**Exercise brief**
Copy every line of the data below exactly as given, except for the pictures.

Segment Start: The data

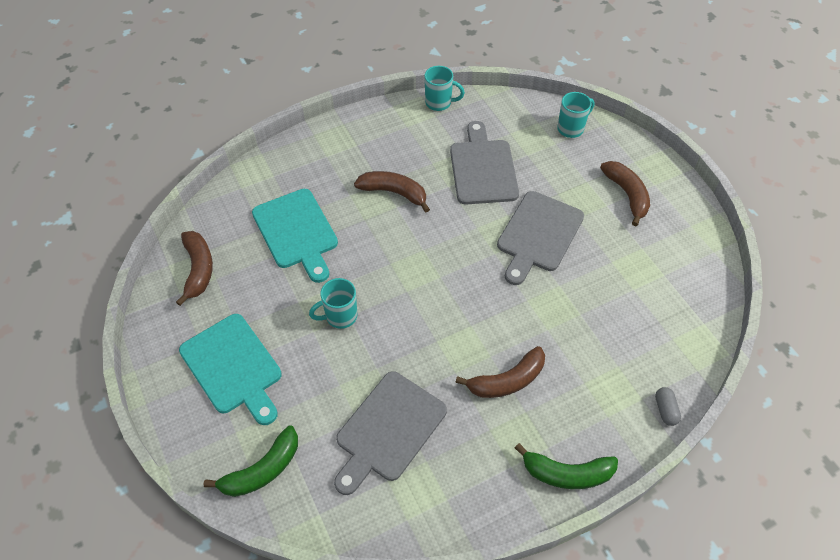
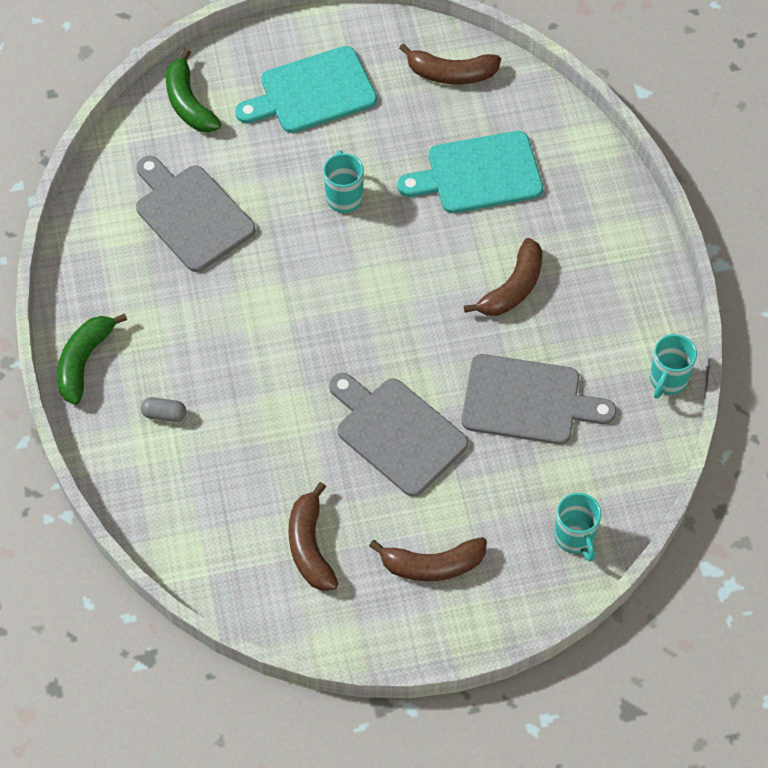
camera: 105 degrees right, 5 degrees up
(507, 381) = (207, 338): brown banana -> brown banana (310, 546)
(665, 410) = (116, 484): grey capsule -> grey capsule (164, 414)

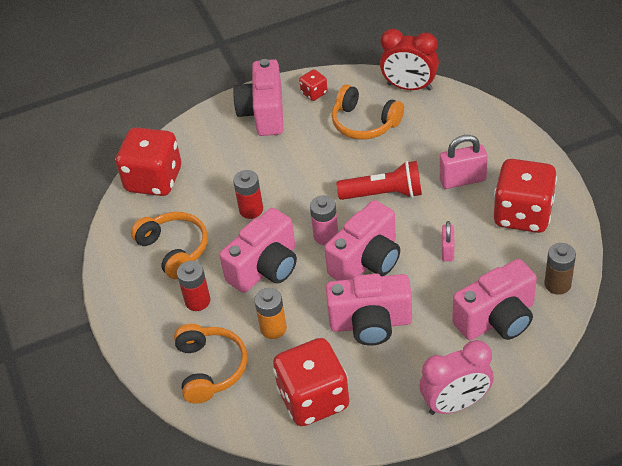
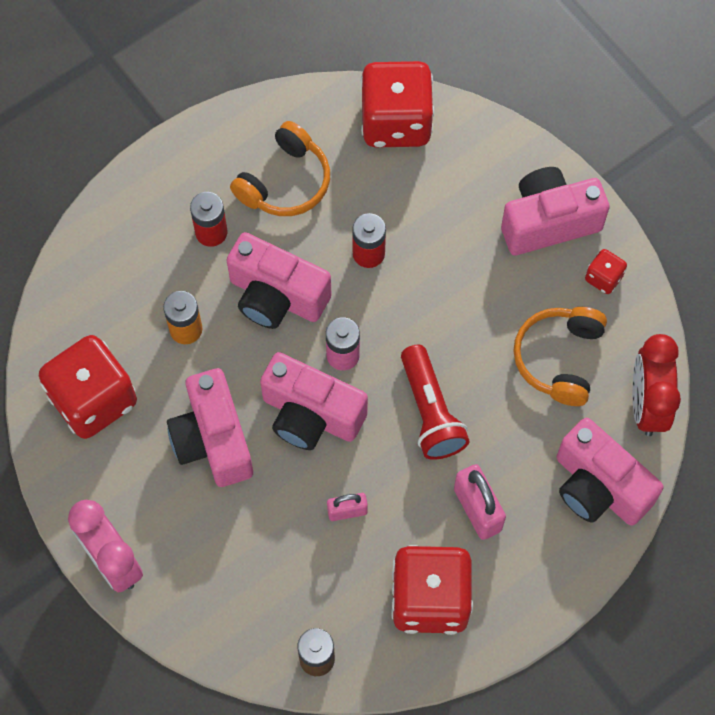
camera: 70 degrees right, 20 degrees up
(210, 368) = (116, 275): orange headphones -> none
(497, 319) = (247, 590): pink camera -> pink camera (598, 487)

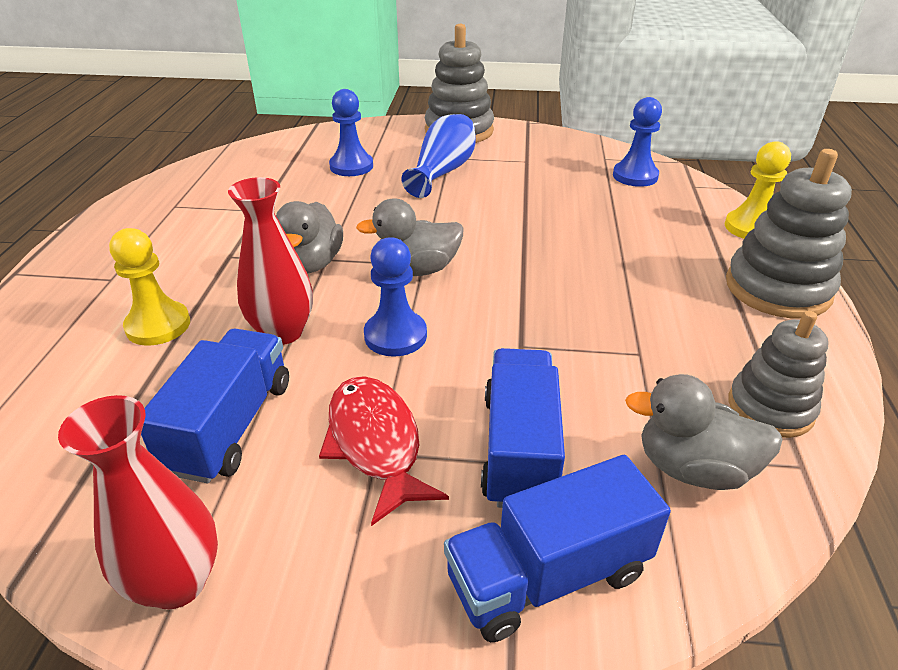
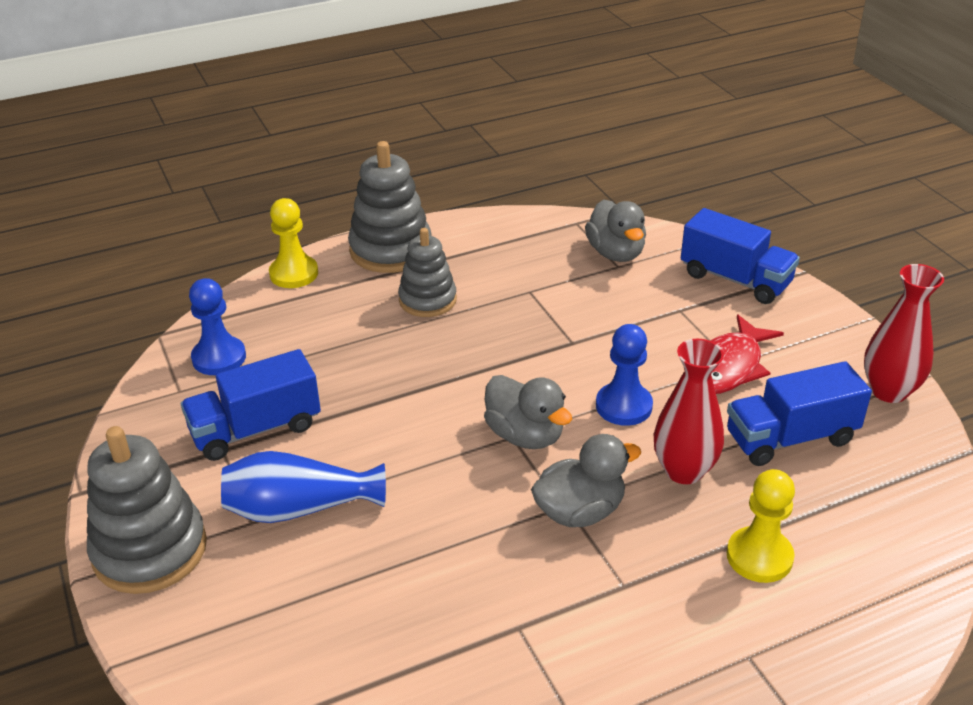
camera: 120 degrees left, 0 degrees up
(351, 166) = (339, 606): blue pawn -> none
(519, 449) = (668, 312): blue truck -> blue truck (256, 429)
(770, 408) = (536, 237): grey stacking toy -> grey stacking toy (427, 300)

Segment End: The data

**Written answer**
camera: 105 degrees right, 5 degrees up
(507, 381) = (207, 338): brown banana -> brown banana (310, 546)
(665, 410) = (116, 484): grey capsule -> grey capsule (164, 414)

camera: 70 degrees right, 20 degrees up
(210, 368) = (116, 275): orange headphones -> none
(497, 319) = (247, 590): pink camera -> pink camera (598, 487)

camera: 120 degrees left, 0 degrees up
(351, 166) = (339, 606): blue pawn -> none
(519, 449) = (668, 312): blue truck -> blue truck (256, 429)
(770, 408) = (536, 237): grey stacking toy -> grey stacking toy (427, 300)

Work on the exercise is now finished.